--- Work task ---
Every record is to be printed exactly as written, and any picture in it is skipped.

===============

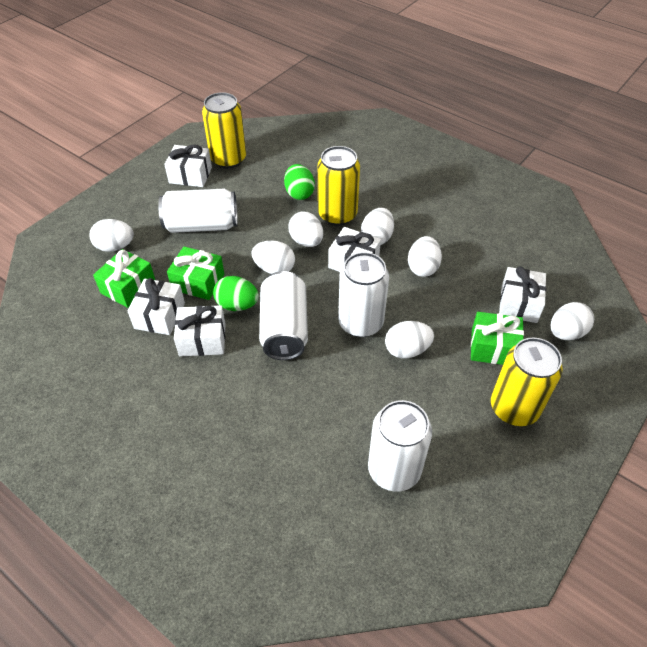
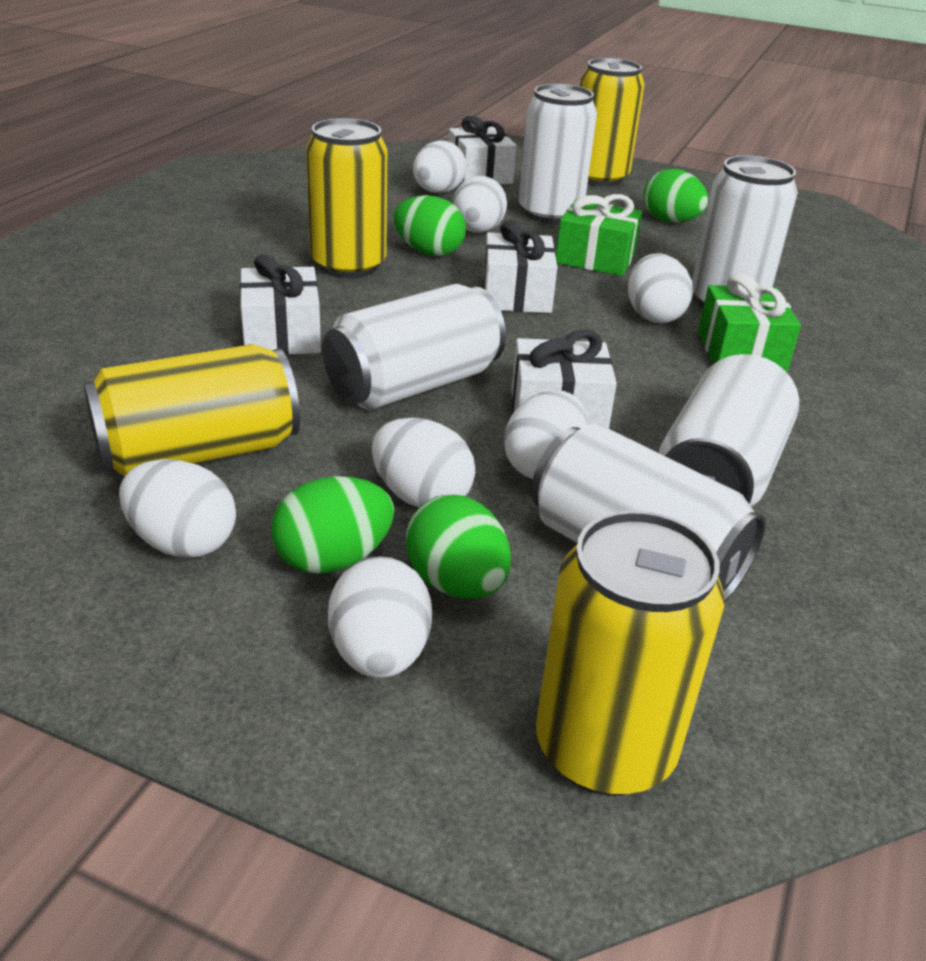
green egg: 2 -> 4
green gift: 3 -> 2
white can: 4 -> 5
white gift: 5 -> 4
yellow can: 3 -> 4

===============

--- Task result ---
green egg: 2 -> 4
green gift: 3 -> 2
white can: 4 -> 5
white gift: 5 -> 4
yellow can: 3 -> 4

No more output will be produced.